Action item — Could you return each entry below exactly as written, minus any pictures?

# # # # #

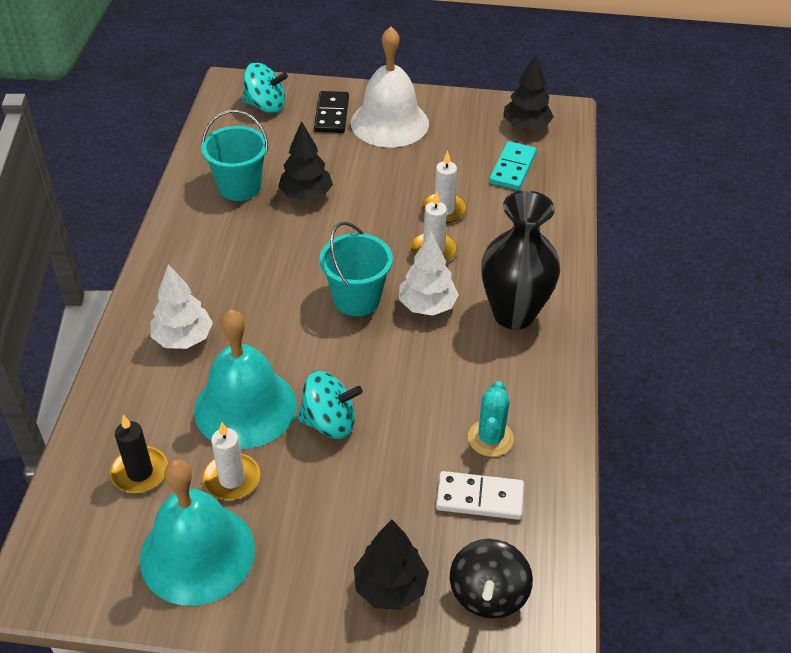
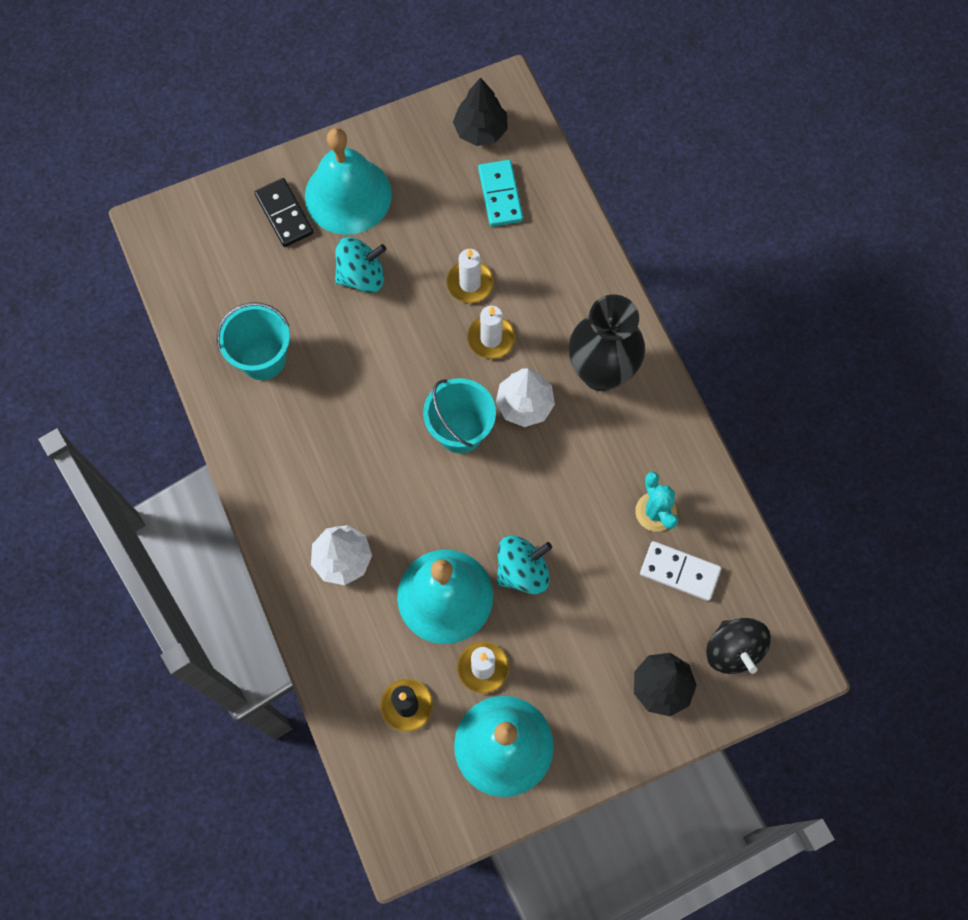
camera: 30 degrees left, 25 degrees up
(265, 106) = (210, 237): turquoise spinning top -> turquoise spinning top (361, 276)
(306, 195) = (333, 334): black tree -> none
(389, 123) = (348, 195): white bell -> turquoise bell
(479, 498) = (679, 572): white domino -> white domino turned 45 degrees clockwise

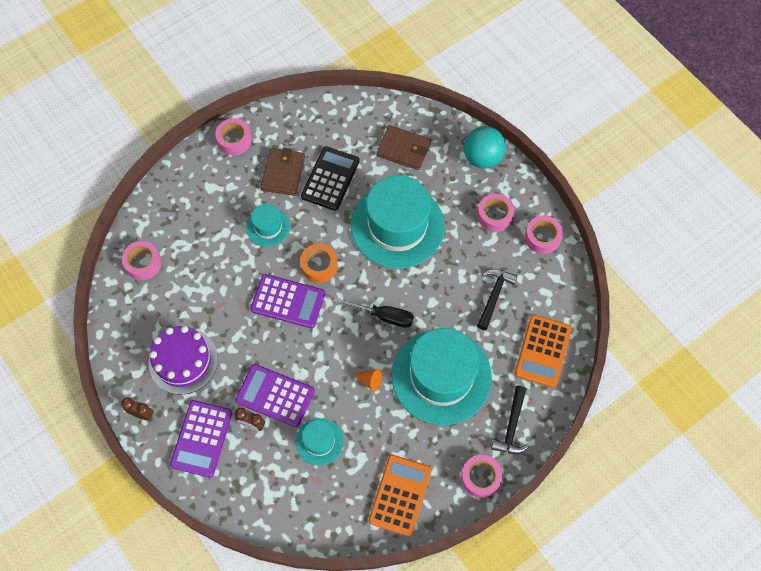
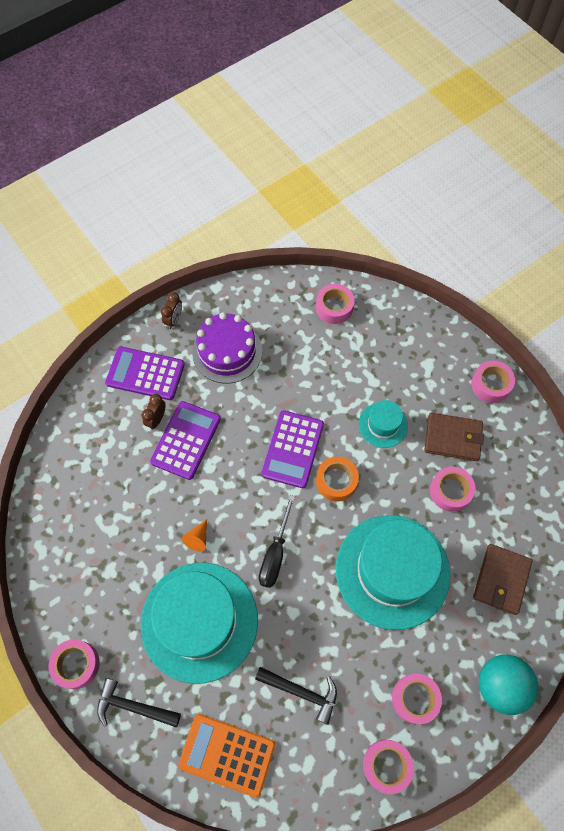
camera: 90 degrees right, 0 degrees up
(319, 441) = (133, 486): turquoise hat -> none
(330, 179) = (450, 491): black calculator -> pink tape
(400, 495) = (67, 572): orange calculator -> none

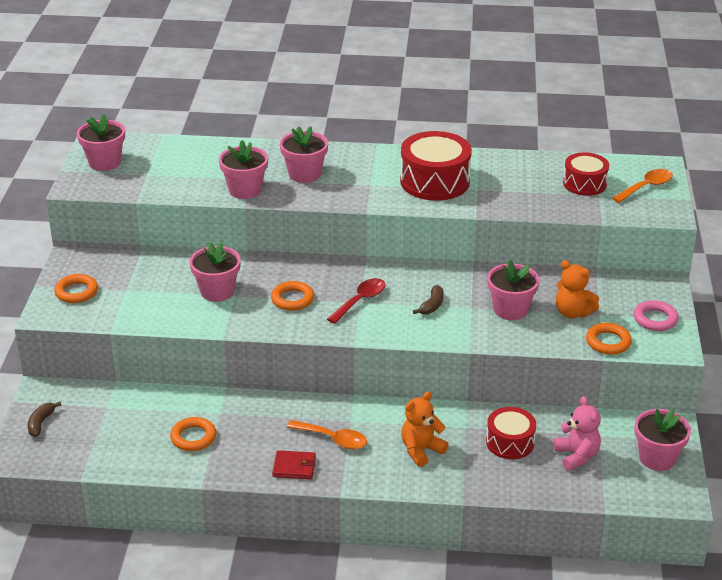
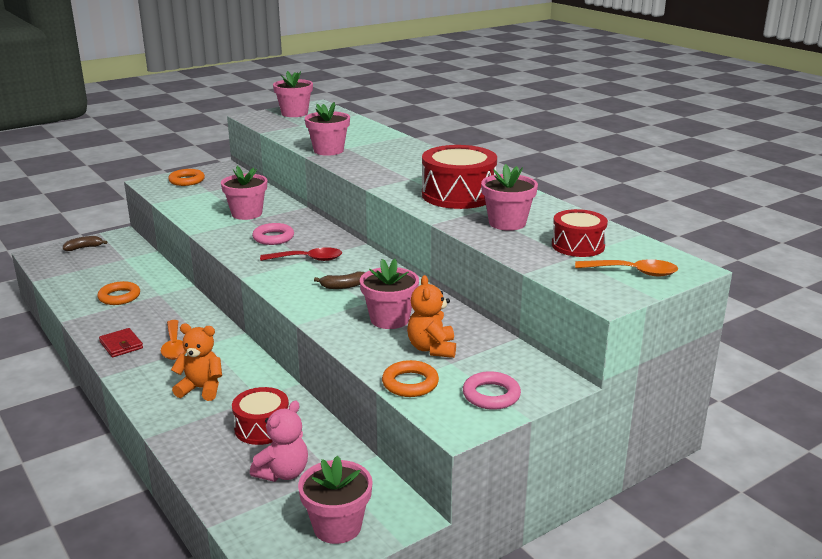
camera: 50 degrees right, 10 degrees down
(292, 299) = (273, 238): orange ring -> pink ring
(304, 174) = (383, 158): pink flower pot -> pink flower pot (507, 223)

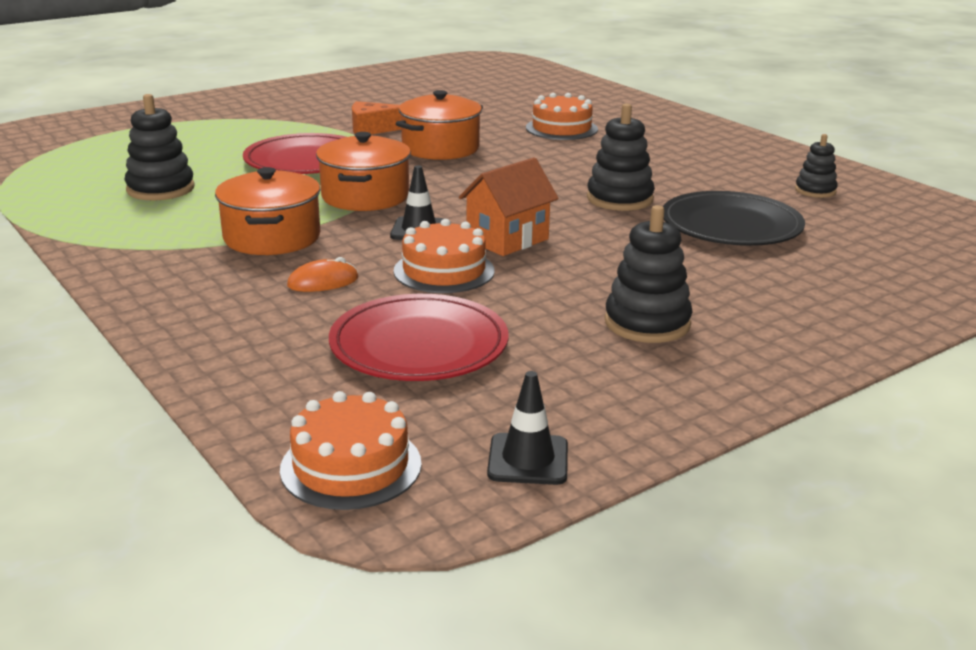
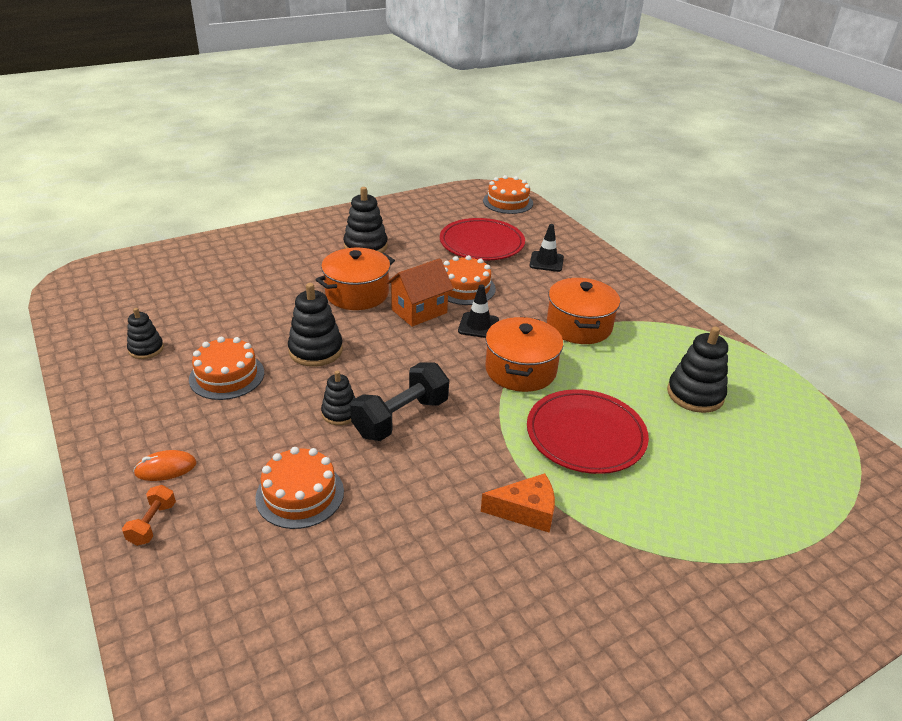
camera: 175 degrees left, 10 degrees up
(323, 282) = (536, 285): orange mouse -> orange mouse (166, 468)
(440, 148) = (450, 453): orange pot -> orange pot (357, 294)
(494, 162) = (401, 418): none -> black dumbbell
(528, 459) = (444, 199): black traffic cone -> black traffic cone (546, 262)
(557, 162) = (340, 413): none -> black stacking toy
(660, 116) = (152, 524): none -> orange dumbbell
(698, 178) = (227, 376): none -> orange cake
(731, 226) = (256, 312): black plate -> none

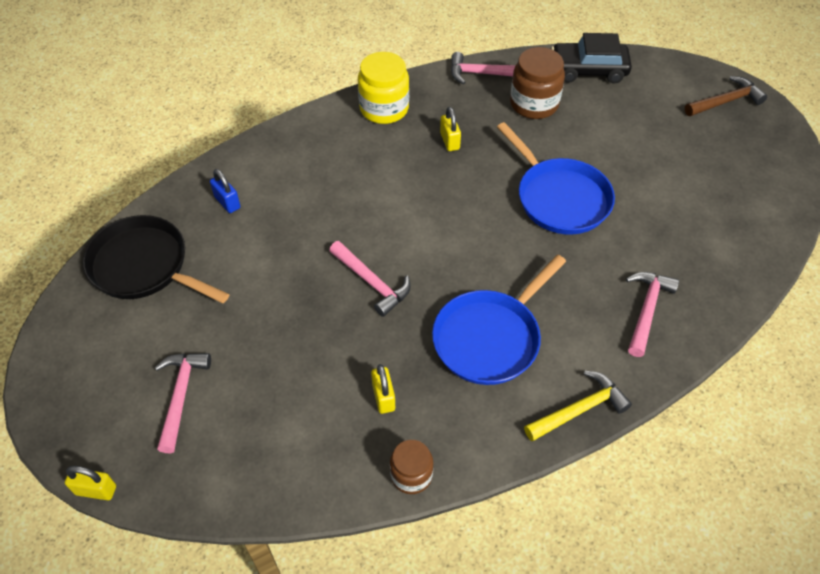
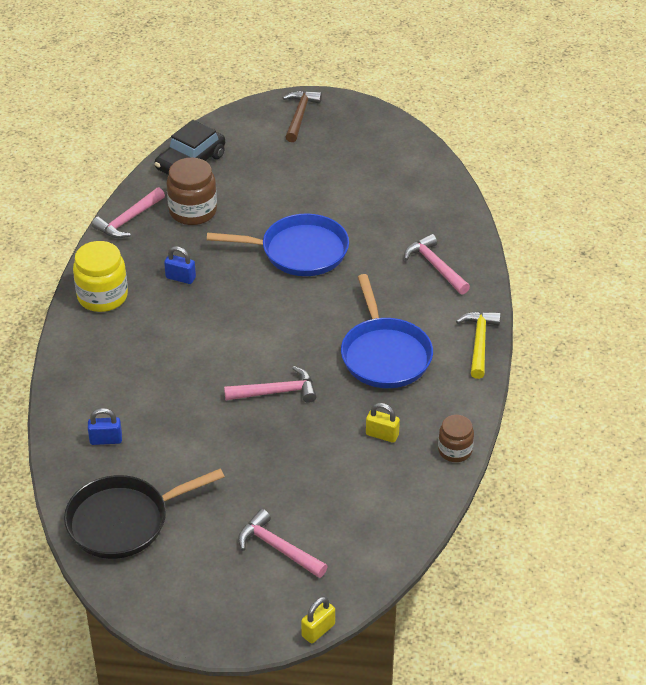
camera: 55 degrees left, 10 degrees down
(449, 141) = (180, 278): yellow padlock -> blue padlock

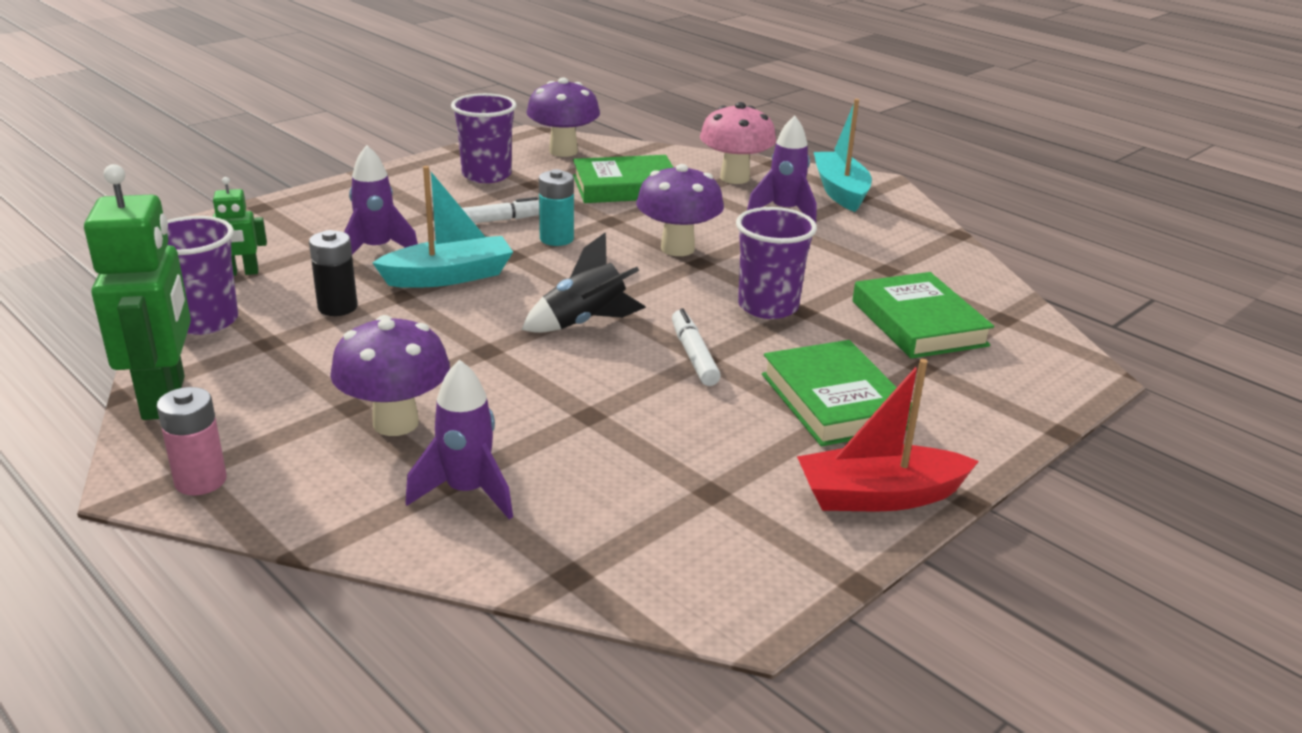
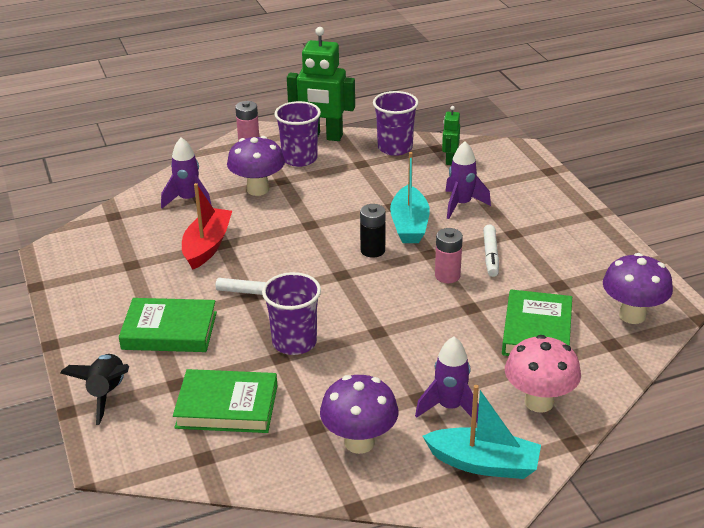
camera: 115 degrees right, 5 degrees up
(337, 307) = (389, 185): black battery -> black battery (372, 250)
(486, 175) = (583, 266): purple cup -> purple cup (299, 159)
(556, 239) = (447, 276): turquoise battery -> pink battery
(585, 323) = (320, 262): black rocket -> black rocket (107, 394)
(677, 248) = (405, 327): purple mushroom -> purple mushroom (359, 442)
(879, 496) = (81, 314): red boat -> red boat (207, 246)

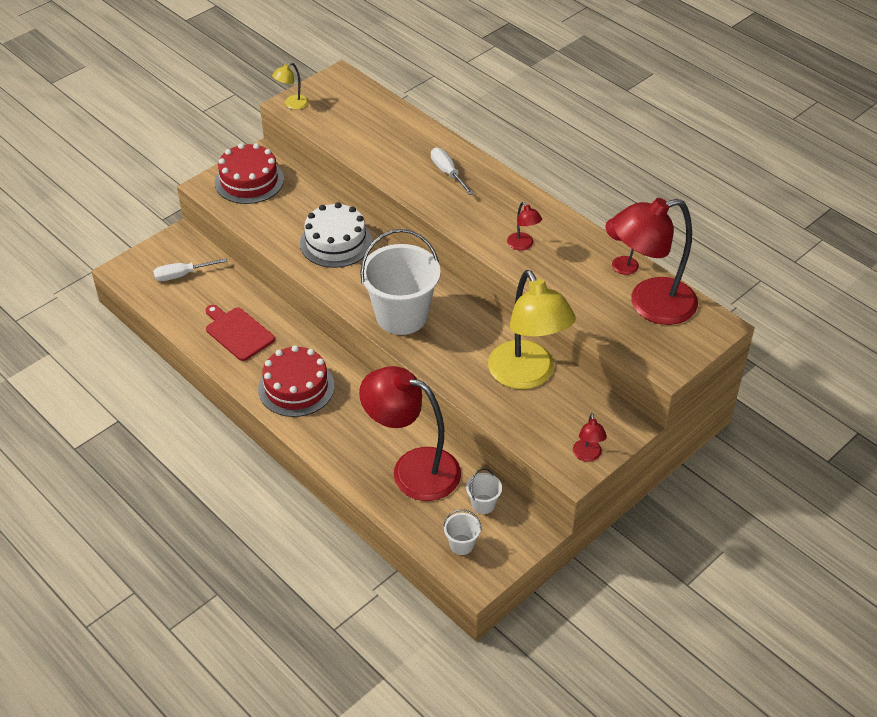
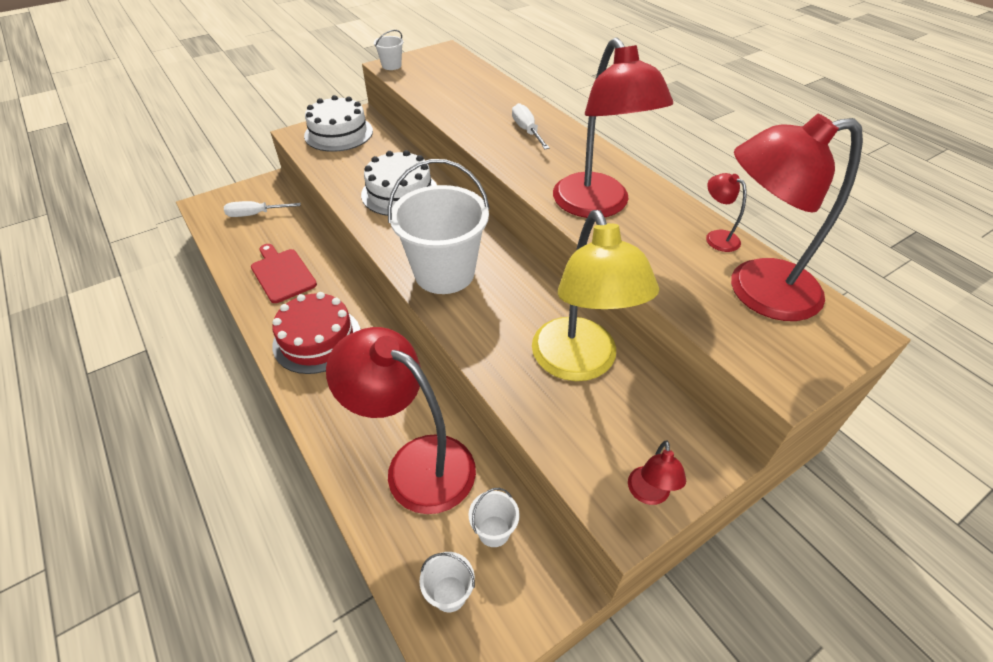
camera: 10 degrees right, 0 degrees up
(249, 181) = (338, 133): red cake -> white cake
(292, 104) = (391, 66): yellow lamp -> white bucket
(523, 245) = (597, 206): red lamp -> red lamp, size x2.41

# # # # #

Solved problem —
camera: 30 degrees left, 25 degrees up
(265, 106) = (210, 237): turquoise spinning top -> turquoise spinning top (361, 276)
(306, 195) = (333, 334): black tree -> none
(389, 123) = (348, 195): white bell -> turquoise bell
(479, 498) = (679, 572): white domino -> white domino turned 45 degrees clockwise

camera: 90 degrees right, 0 degrees up
(319, 441) = (133, 486): turquoise hat -> none
(330, 179) = (450, 491): black calculator -> pink tape
(400, 495) = (67, 572): orange calculator -> none

camera: 50 degrees right, 10 degrees down
(292, 299) = (273, 238): orange ring -> pink ring
(304, 174) = (383, 158): pink flower pot -> pink flower pot (507, 223)

camera: 175 degrees left, 10 degrees up
(323, 282) = (536, 285): orange mouse -> orange mouse (166, 468)
(440, 148) = (450, 453): orange pot -> orange pot (357, 294)
(494, 162) = (401, 418): none -> black dumbbell
(528, 459) = (444, 199): black traffic cone -> black traffic cone (546, 262)
(557, 162) = (340, 413): none -> black stacking toy
(660, 116) = (152, 524): none -> orange dumbbell
(698, 178) = (227, 376): none -> orange cake
(731, 226) = (256, 312): black plate -> none

camera: 55 degrees left, 10 degrees down
(449, 141) = (180, 278): yellow padlock -> blue padlock

camera: 115 degrees right, 5 degrees up
(337, 307) = (389, 185): black battery -> black battery (372, 250)
(486, 175) = (583, 266): purple cup -> purple cup (299, 159)
(556, 239) = (447, 276): turquoise battery -> pink battery
(585, 323) = (320, 262): black rocket -> black rocket (107, 394)
(677, 248) = (405, 327): purple mushroom -> purple mushroom (359, 442)
(879, 496) = (81, 314): red boat -> red boat (207, 246)

camera: 10 degrees right, 0 degrees up
(249, 181) = (338, 133): red cake -> white cake
(292, 104) = (391, 66): yellow lamp -> white bucket
(523, 245) = (597, 206): red lamp -> red lamp, size x2.41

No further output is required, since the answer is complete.